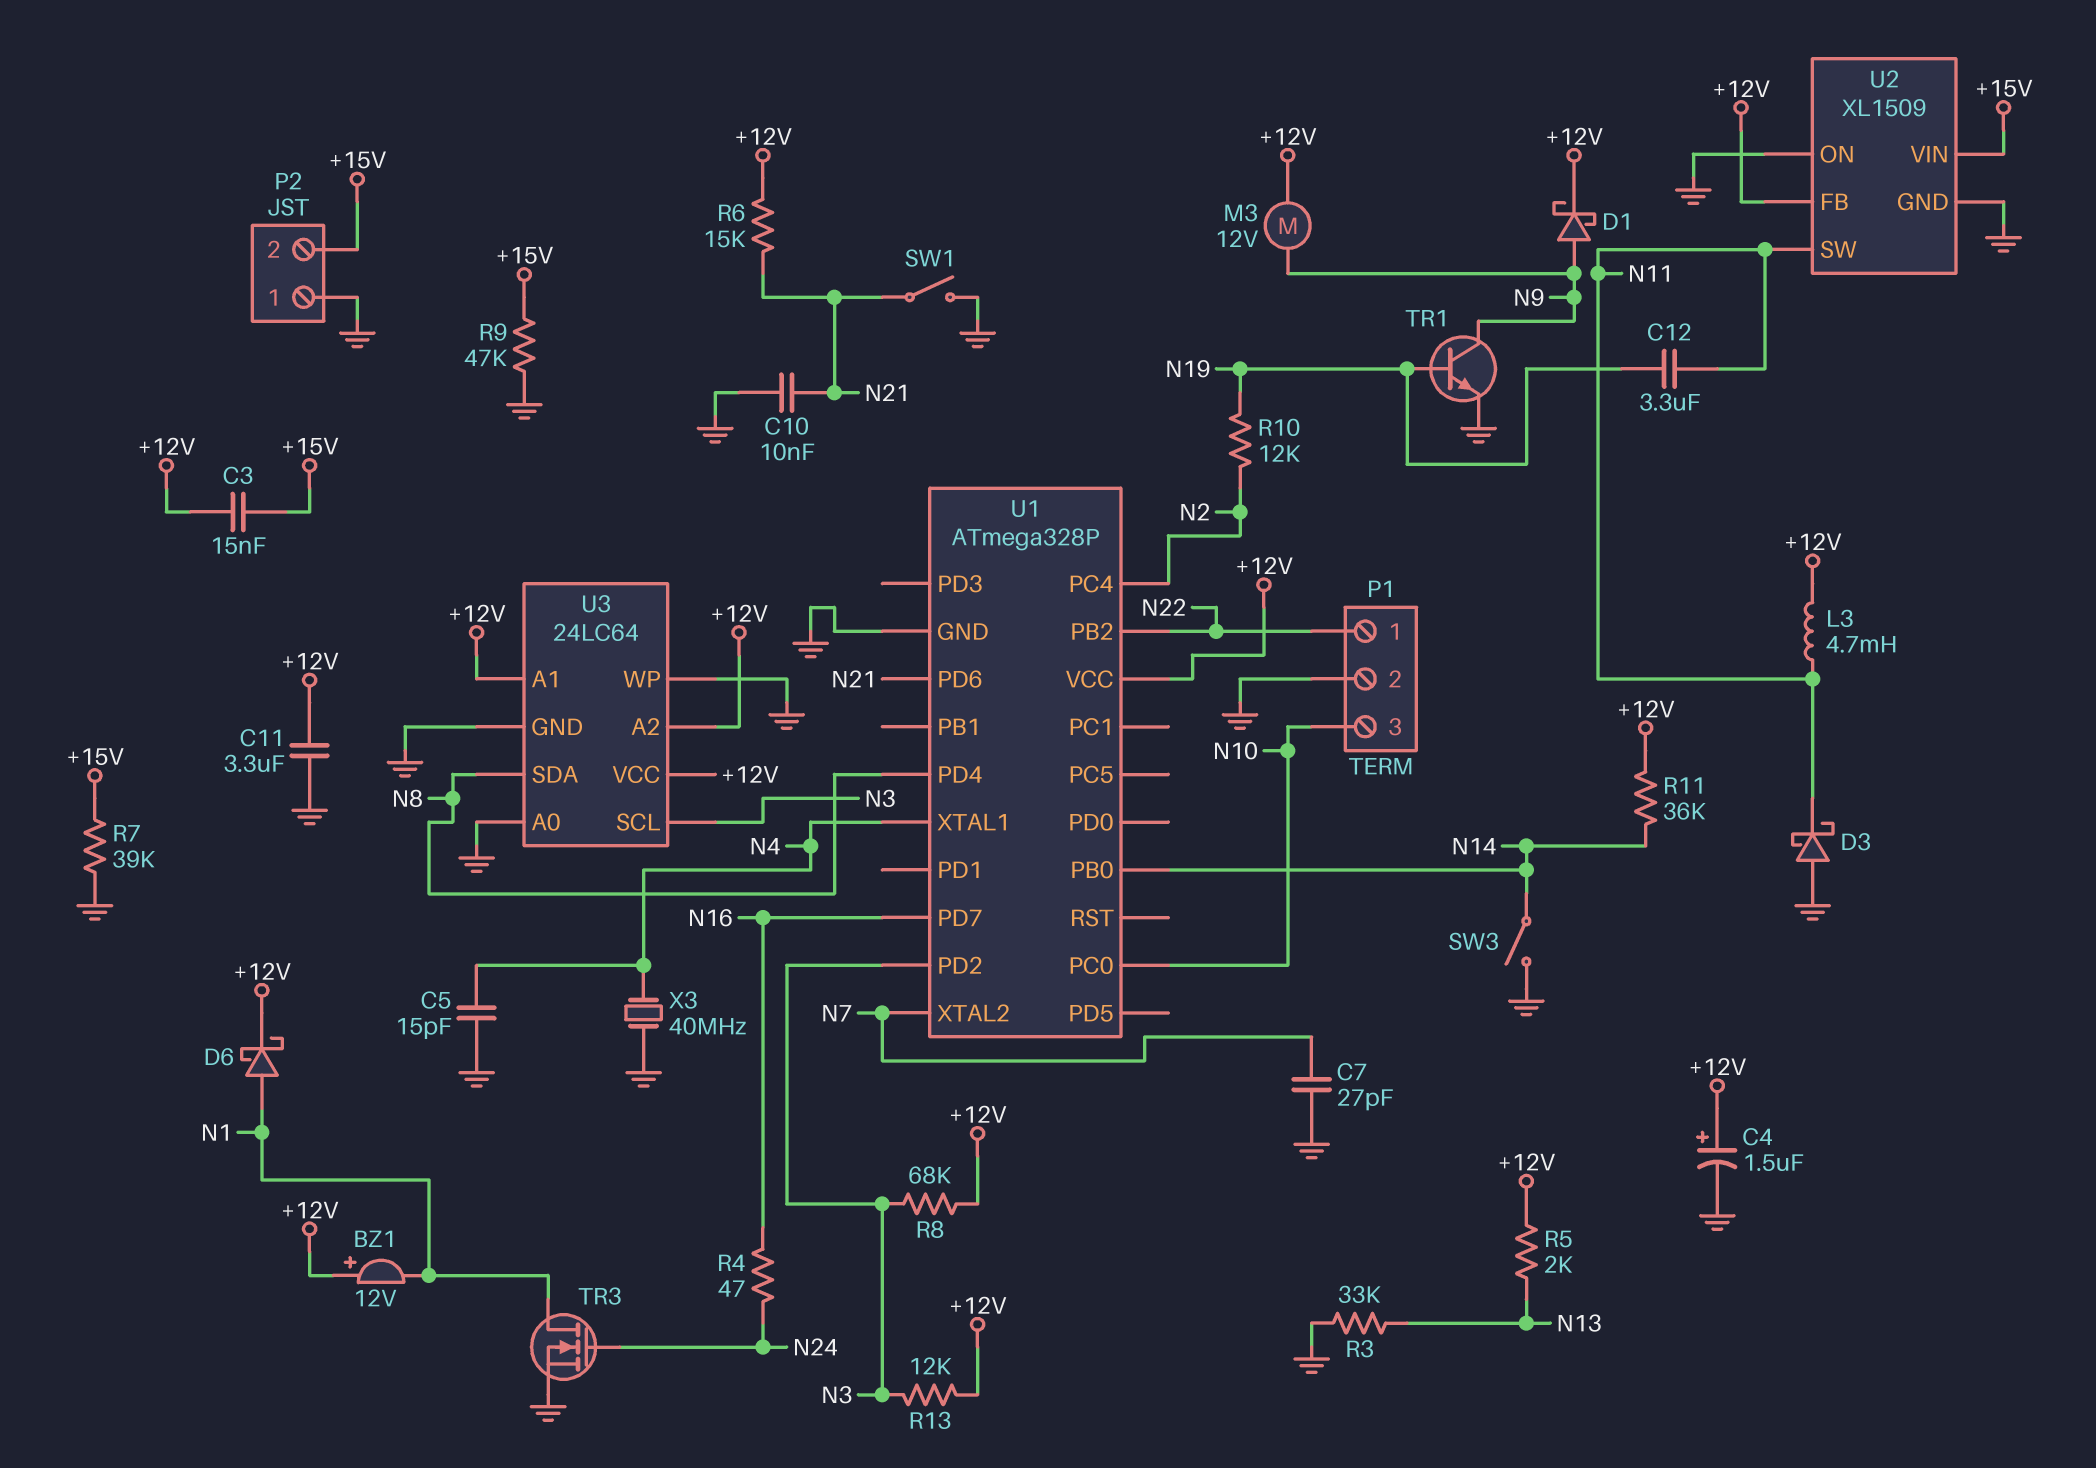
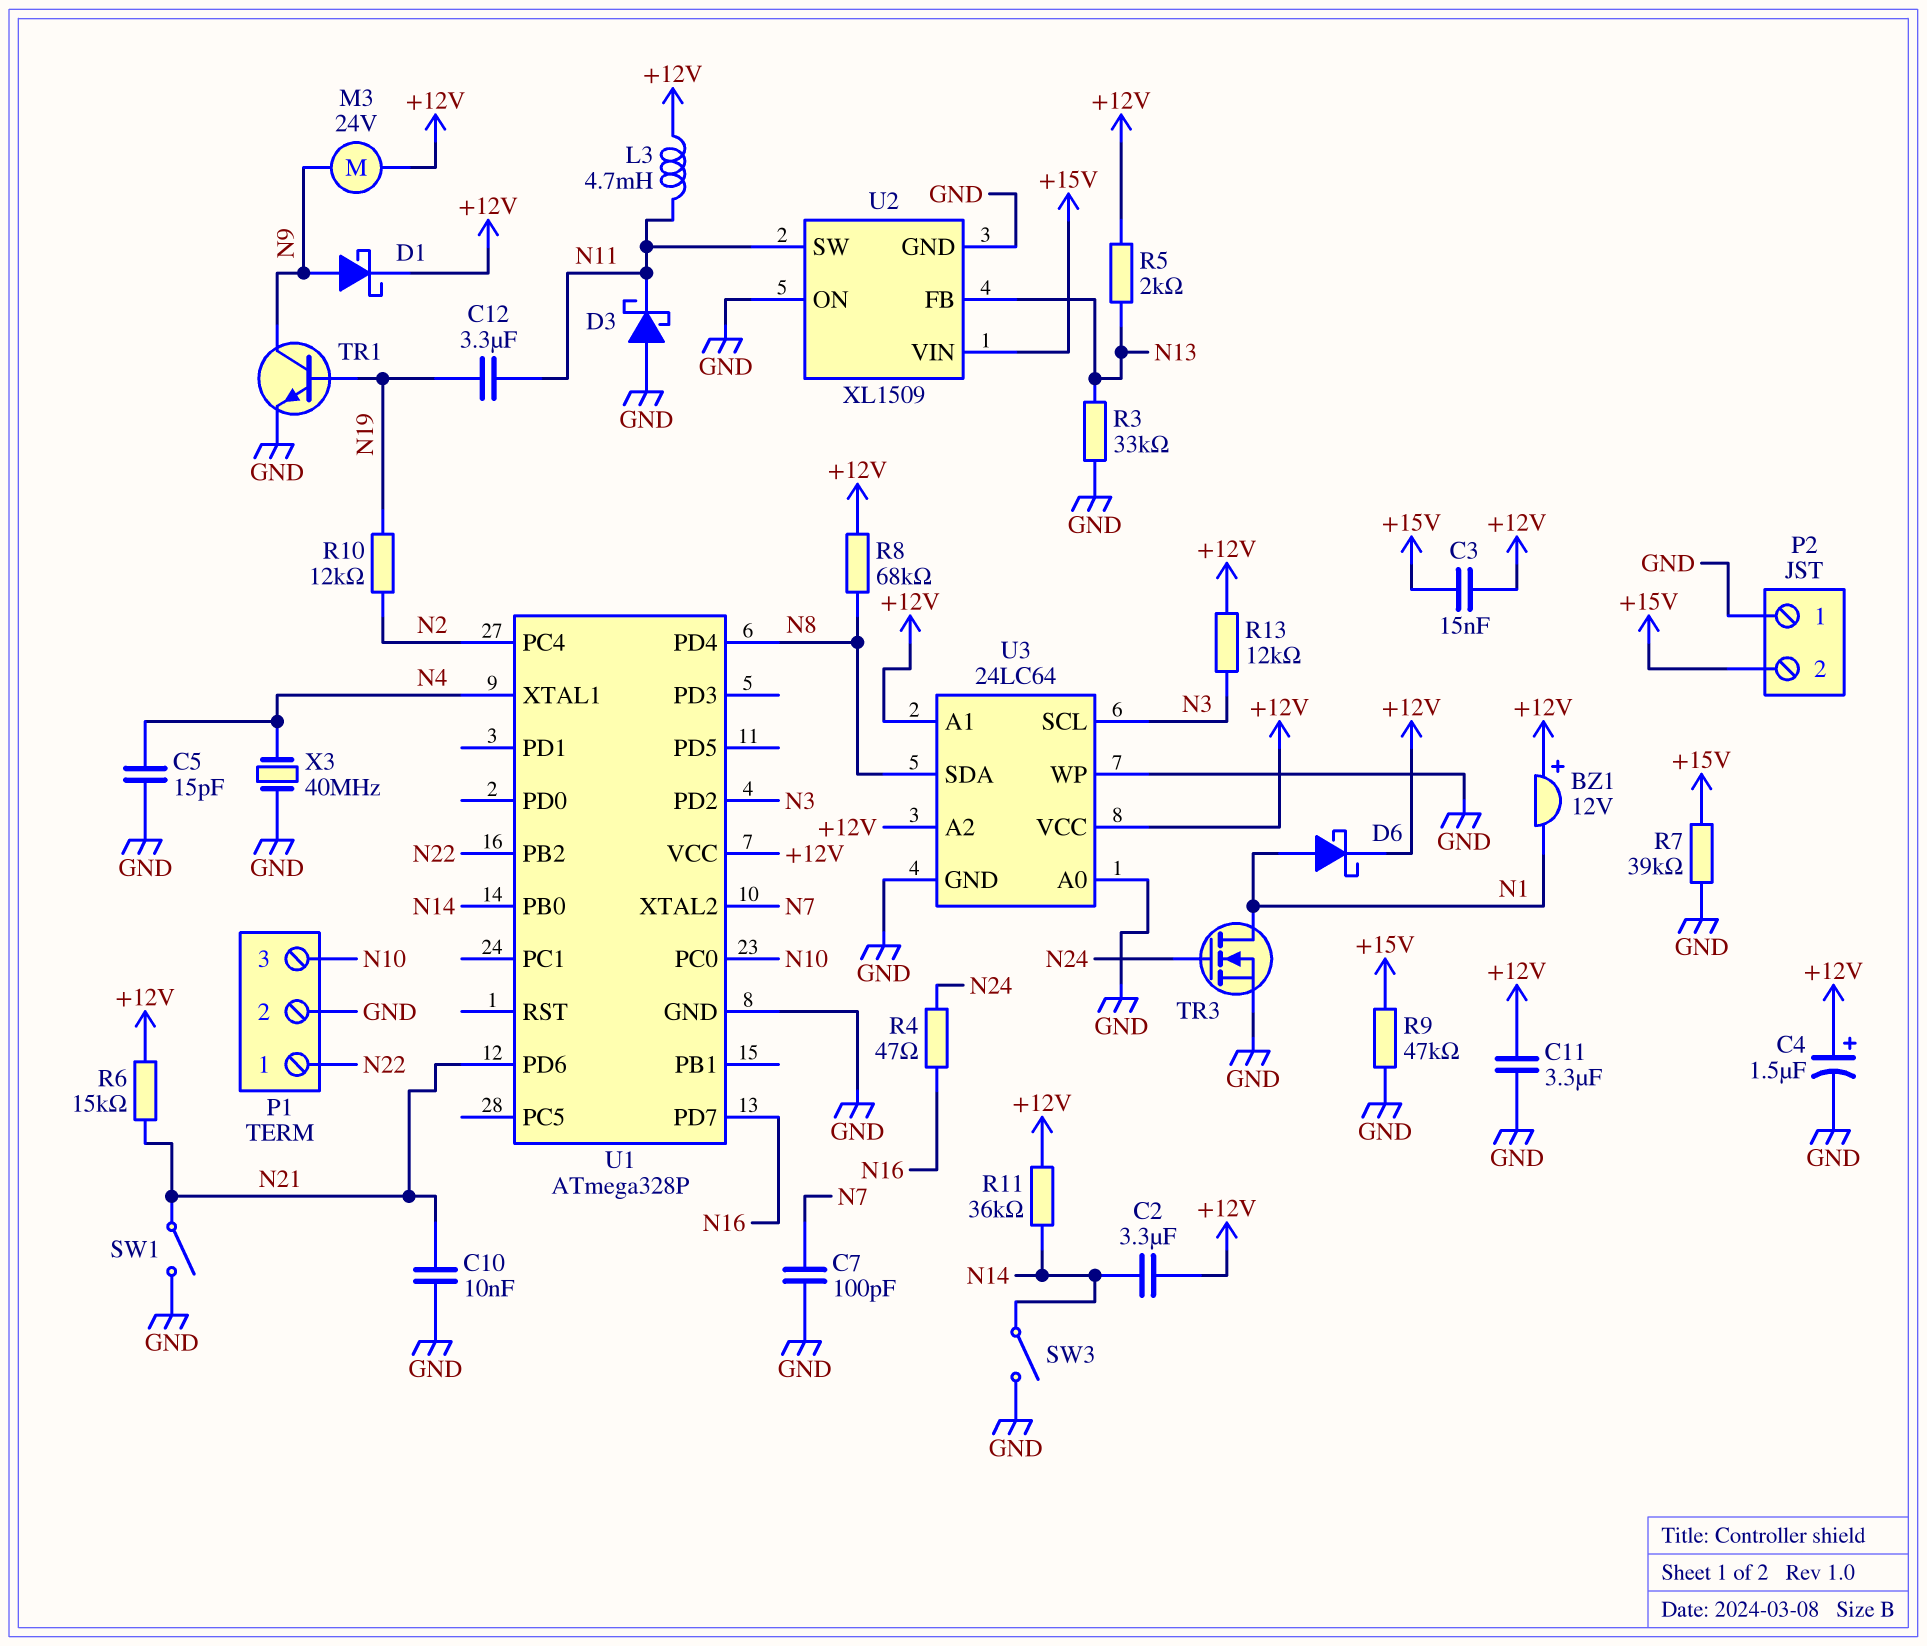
C2: none -> 3.3uF (+12V, N14)
C7: 27pF (GND, N7) -> 100pF (GND, N7)
M3: motor 12V (+12V, N9) -> motor 24V (+12V, N9)
R8: 68k (+12V, N3) -> 68k (+12V, N8)
U2 pin FB: +12V -> N13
################
**Your objective:** Copy out every entry above exactly. Leave the pictures out.

**Result of the exercise:**
C2: none -> 3.3uF (+12V, N14)
C7: 27pF (GND, N7) -> 100pF (GND, N7)
M3: motor 12V (+12V, N9) -> motor 24V (+12V, N9)
R8: 68k (+12V, N3) -> 68k (+12V, N8)
U2 pin FB: +12V -> N13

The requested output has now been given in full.